> **Task to carry out**
Convert the items below into a JSON list of strings, one string per line with blank lines omitted, starting at the line containing "green trapezoid: moved 3 px down" and ending at the line containing "cyan square at (511, 404): moved 6 px down". Leave the pictures out of the list.

> **Exercise inputs**
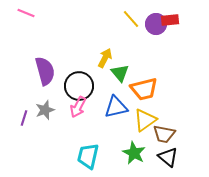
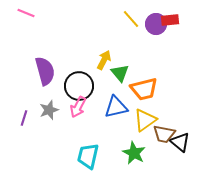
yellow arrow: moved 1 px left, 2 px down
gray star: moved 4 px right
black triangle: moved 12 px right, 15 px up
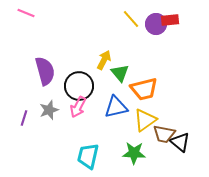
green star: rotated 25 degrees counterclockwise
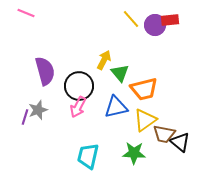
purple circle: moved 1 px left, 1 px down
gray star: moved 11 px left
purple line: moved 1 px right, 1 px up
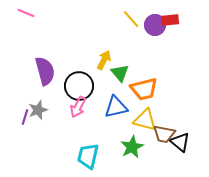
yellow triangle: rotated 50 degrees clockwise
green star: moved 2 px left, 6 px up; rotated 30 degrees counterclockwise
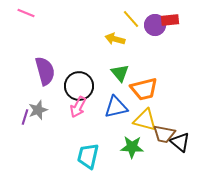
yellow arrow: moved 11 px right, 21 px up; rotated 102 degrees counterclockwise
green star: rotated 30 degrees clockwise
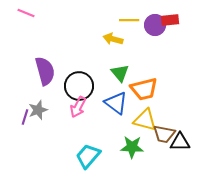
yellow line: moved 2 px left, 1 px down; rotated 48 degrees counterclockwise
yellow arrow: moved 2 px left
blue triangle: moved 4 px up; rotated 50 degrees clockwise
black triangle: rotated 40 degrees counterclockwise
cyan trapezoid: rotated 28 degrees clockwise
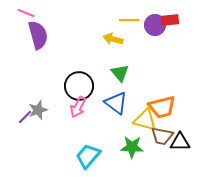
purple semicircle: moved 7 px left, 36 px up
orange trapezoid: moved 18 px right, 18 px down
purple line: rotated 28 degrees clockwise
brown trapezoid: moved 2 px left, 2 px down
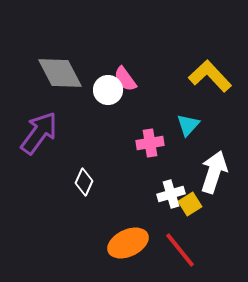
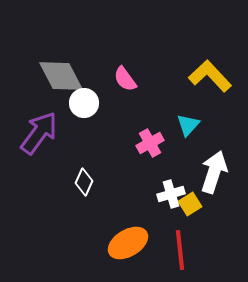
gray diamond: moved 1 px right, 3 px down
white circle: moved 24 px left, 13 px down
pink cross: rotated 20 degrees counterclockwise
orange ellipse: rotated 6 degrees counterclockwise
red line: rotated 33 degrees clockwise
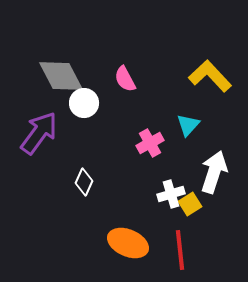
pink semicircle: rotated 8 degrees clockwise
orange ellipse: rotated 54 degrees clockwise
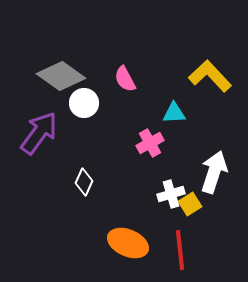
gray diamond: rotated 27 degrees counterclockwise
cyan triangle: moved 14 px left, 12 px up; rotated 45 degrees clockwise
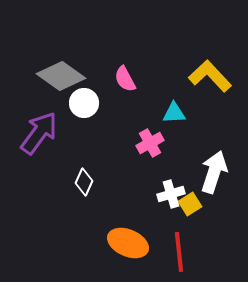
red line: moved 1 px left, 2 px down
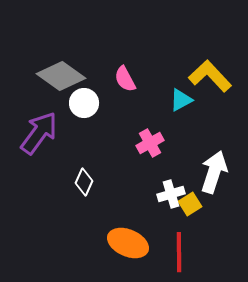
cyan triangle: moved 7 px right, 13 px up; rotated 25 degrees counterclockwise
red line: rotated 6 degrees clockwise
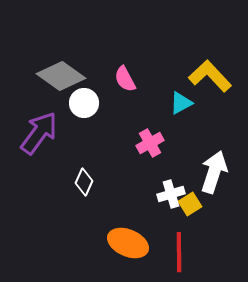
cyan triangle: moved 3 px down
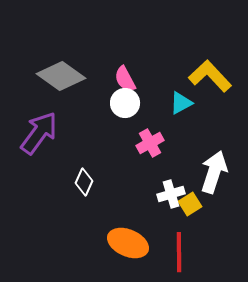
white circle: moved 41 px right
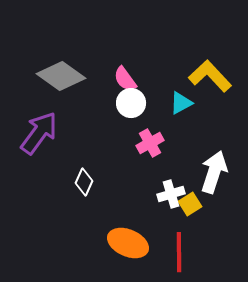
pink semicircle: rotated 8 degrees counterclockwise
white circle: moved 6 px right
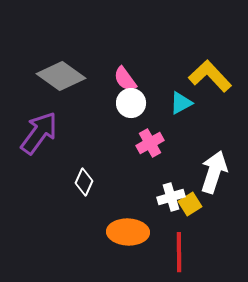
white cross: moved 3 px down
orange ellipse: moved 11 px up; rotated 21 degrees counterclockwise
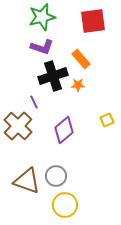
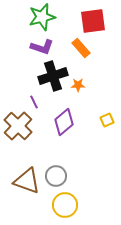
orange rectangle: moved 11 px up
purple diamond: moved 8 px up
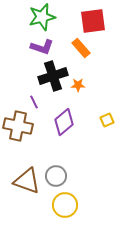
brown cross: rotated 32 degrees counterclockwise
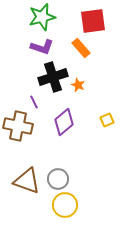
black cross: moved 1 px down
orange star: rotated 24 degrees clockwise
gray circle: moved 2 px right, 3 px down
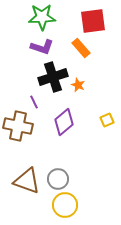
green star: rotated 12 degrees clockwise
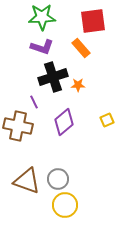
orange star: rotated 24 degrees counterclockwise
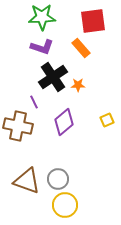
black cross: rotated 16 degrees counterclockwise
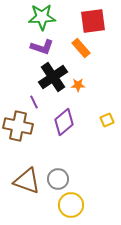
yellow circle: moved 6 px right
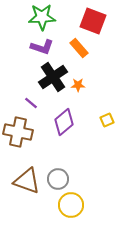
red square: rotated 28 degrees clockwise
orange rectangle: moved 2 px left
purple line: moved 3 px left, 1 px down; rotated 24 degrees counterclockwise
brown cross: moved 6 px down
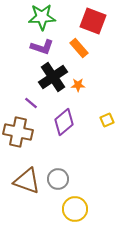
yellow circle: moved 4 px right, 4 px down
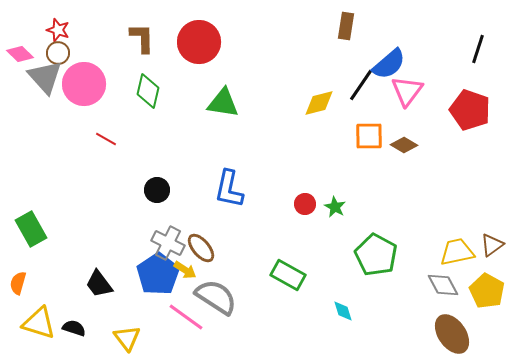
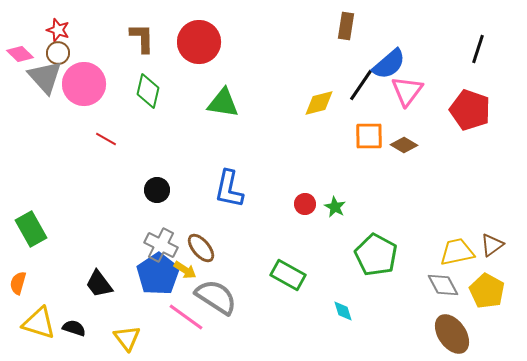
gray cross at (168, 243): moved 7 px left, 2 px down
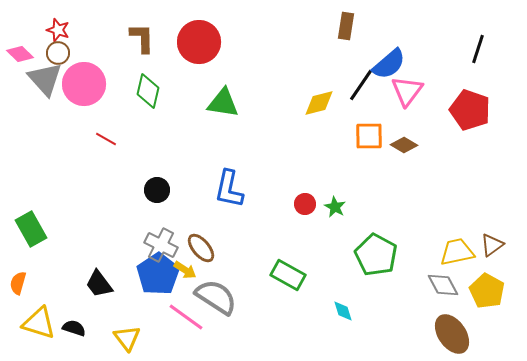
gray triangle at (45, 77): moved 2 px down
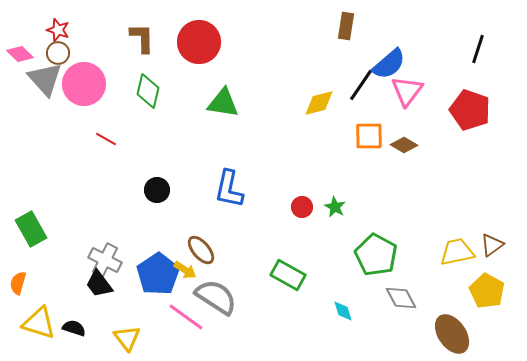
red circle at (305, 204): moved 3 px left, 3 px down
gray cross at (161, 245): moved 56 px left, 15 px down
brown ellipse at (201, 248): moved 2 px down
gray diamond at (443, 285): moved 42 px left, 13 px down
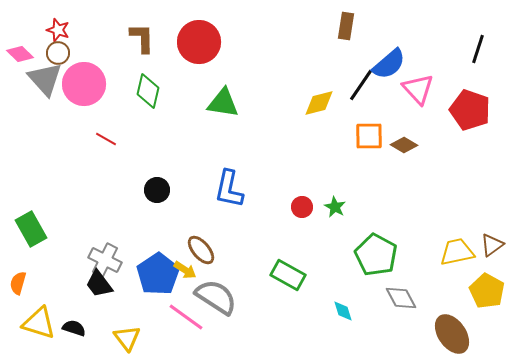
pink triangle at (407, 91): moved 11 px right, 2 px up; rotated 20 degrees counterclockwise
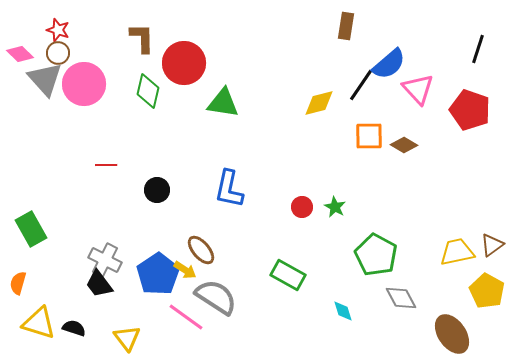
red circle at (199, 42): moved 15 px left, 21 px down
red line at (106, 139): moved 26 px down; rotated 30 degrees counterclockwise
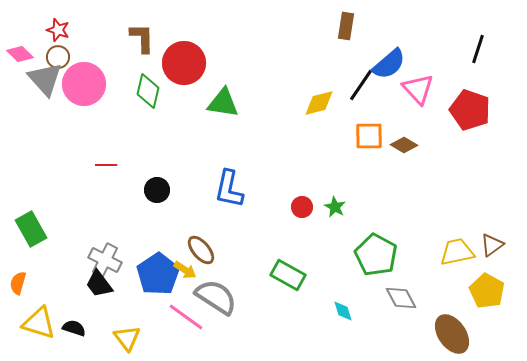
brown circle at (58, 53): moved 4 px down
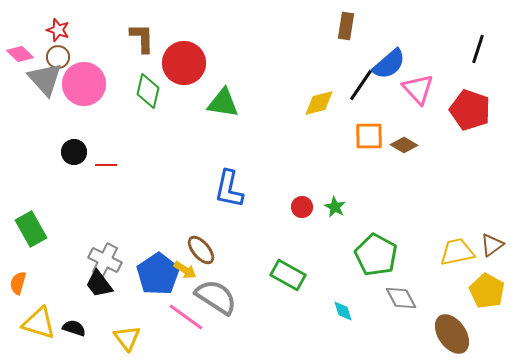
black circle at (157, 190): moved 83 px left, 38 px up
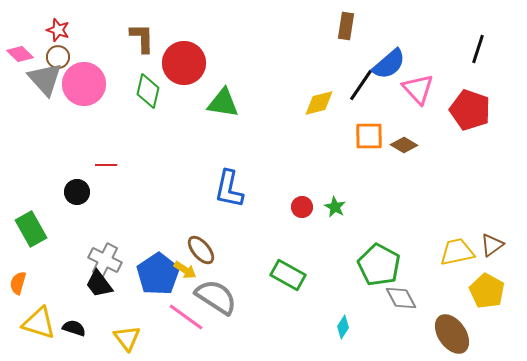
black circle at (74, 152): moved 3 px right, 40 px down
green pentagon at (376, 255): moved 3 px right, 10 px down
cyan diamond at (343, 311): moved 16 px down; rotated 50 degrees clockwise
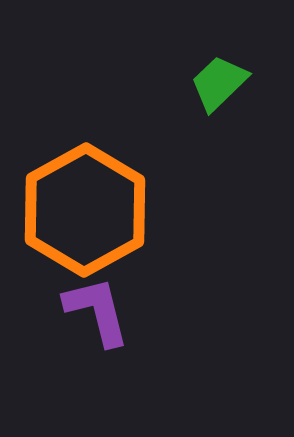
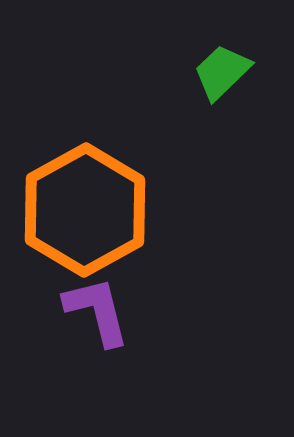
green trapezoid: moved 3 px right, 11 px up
...
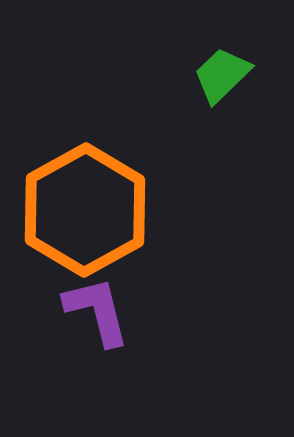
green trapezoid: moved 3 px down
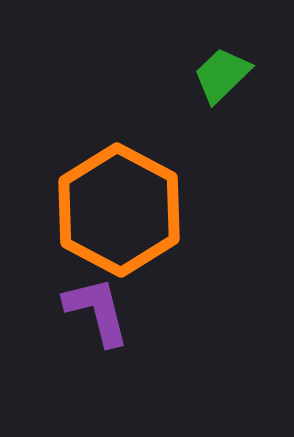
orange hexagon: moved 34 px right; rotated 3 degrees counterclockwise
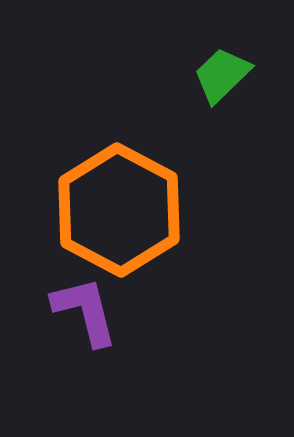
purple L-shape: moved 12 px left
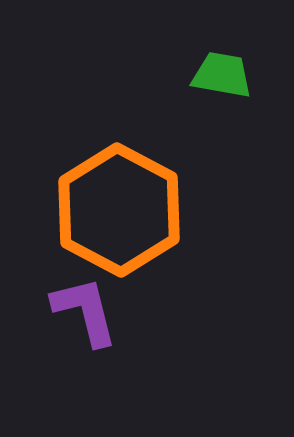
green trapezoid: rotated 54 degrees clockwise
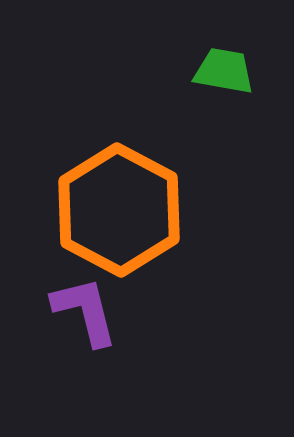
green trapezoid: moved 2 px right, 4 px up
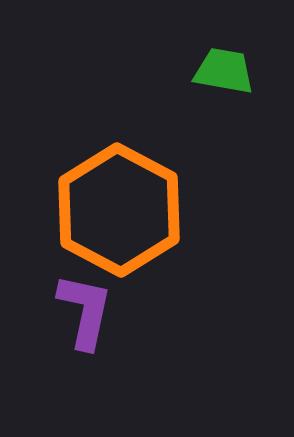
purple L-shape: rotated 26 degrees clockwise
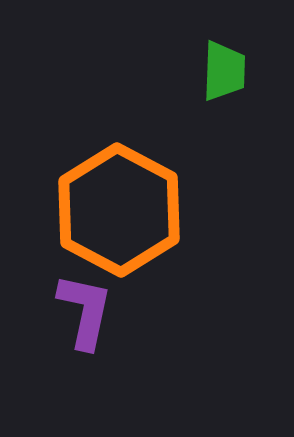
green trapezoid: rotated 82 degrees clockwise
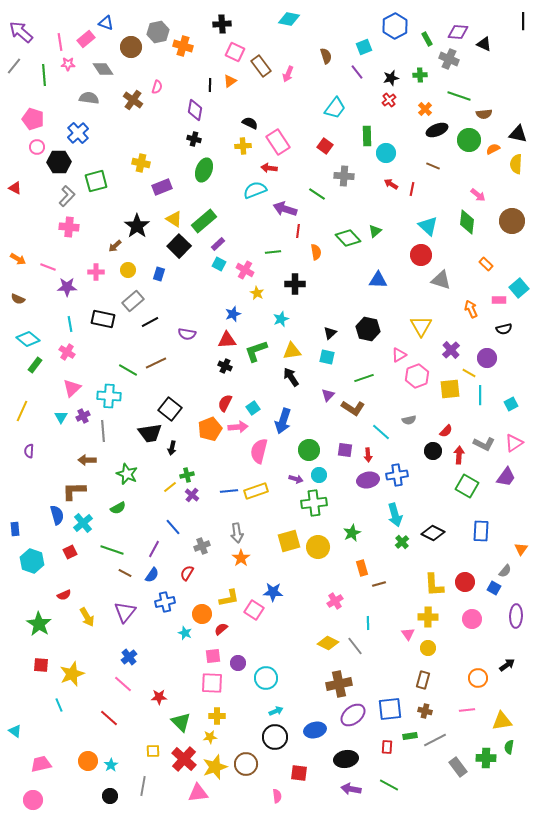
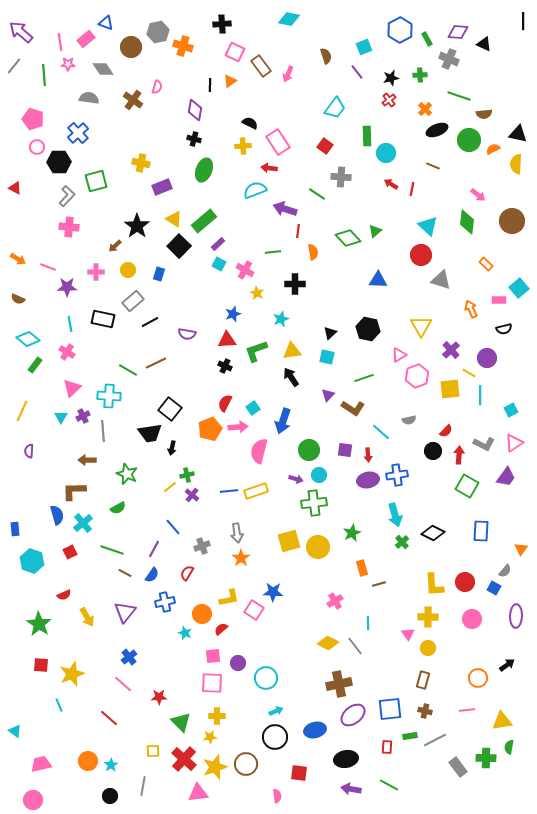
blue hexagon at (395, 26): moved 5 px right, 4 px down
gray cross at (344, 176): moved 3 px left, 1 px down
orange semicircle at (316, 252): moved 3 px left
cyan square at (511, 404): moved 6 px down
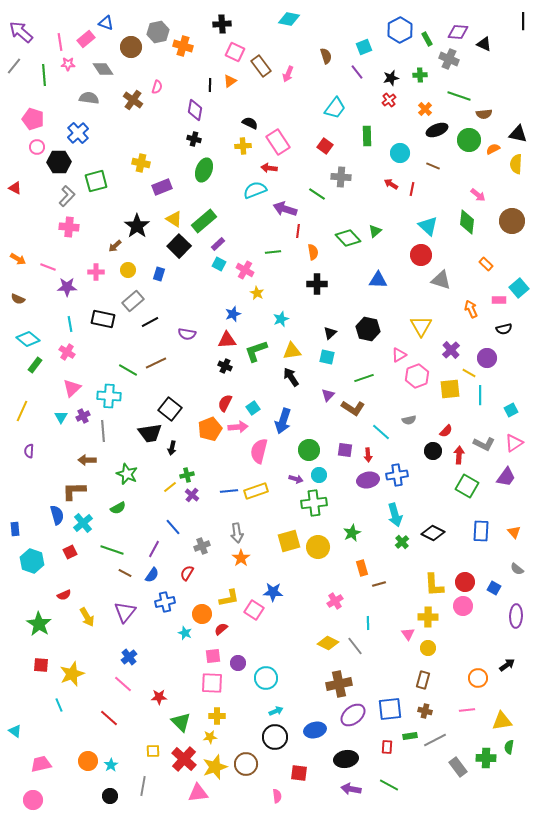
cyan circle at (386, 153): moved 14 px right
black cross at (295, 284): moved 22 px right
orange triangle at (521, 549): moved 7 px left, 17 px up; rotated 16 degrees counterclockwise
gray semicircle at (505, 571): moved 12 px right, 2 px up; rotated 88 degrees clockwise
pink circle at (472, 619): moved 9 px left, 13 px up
* * *
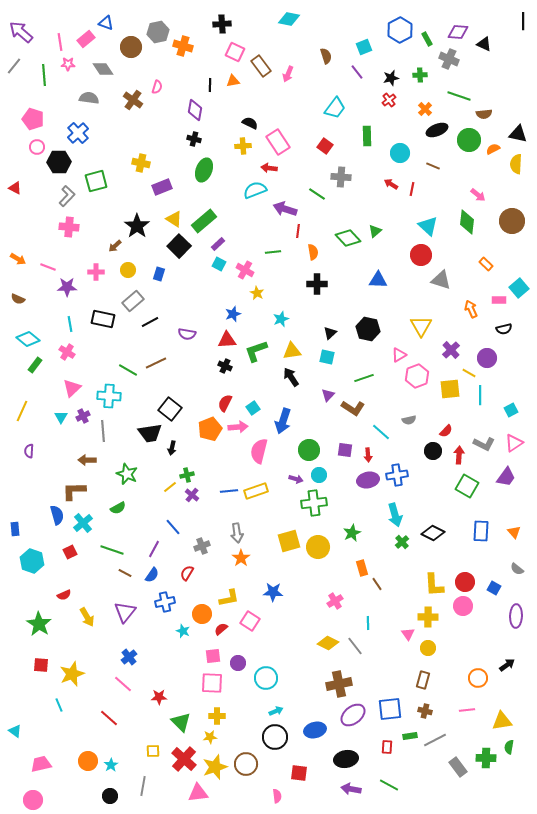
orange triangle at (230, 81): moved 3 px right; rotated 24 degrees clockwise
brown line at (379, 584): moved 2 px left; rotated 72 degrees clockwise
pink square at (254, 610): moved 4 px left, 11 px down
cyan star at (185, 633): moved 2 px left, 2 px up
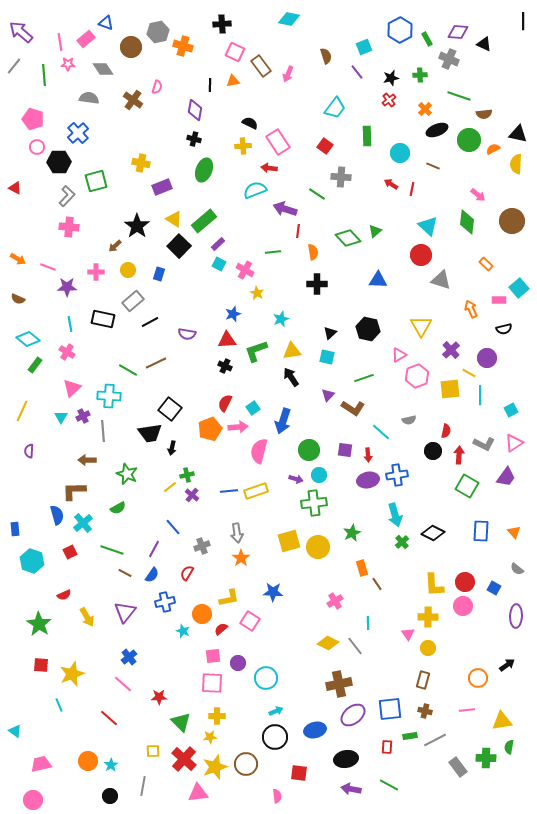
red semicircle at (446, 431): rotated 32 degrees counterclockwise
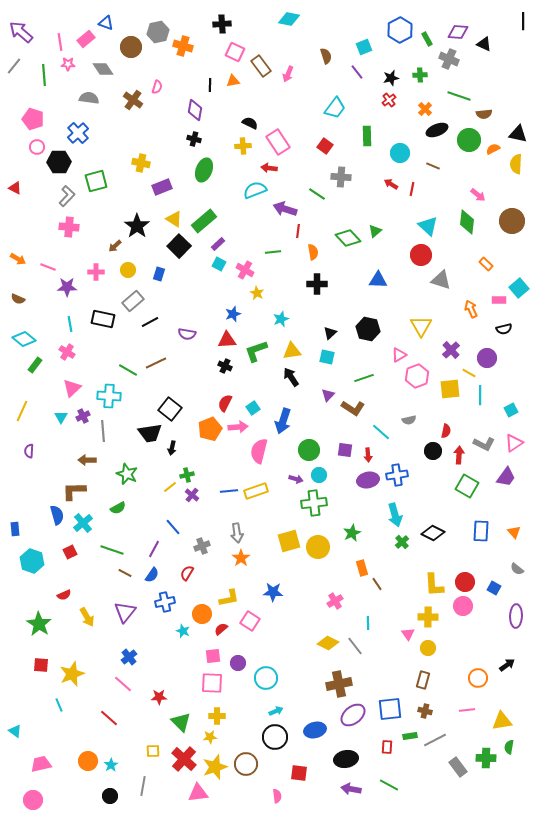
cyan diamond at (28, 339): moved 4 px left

> **Task result**
[
  "green trapezoid: moved 3 px down",
  "orange hexagon: moved 34 px right; rotated 3 degrees counterclockwise",
  "purple L-shape: moved 12 px left",
  "green trapezoid: rotated 54 degrees clockwise",
  "green trapezoid: moved 2 px right, 4 px up",
  "purple L-shape: rotated 26 degrees clockwise",
  "green trapezoid: rotated 82 degrees clockwise",
  "blue hexagon at (395, 26): moved 5 px right, 4 px down",
  "gray cross at (344, 176): moved 3 px left, 1 px down",
  "orange semicircle at (316, 252): moved 3 px left",
  "cyan square at (511, 404): moved 6 px down"
]